▶ [Exercise goal]: Look for the string "from" in the material below. Copy every line where you find it.

▶ [Provided material]:
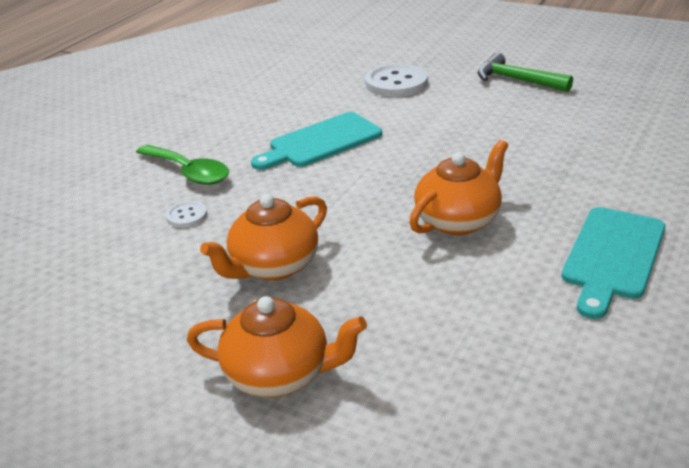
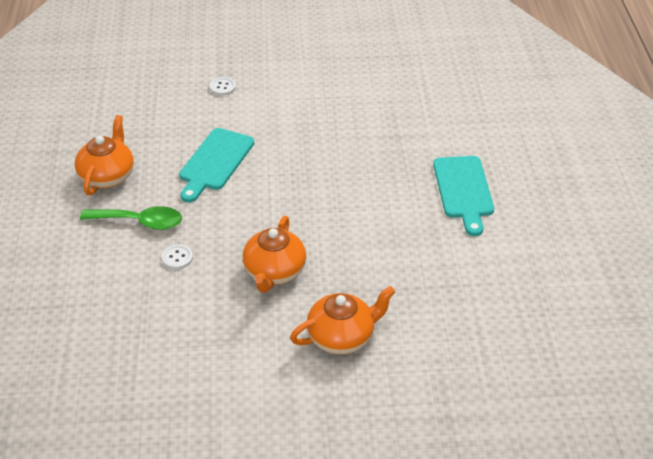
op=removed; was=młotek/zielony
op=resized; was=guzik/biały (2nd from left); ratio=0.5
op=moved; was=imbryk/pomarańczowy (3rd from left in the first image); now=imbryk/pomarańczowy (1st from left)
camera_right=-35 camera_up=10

▶ [Exercise solution]:
op=resized; was=guzik/biały (2nd from left); ratio=0.5
op=moved; was=imbryk/pomarańczowy (3rd from left in the first image); now=imbryk/pomarańczowy (1st from left)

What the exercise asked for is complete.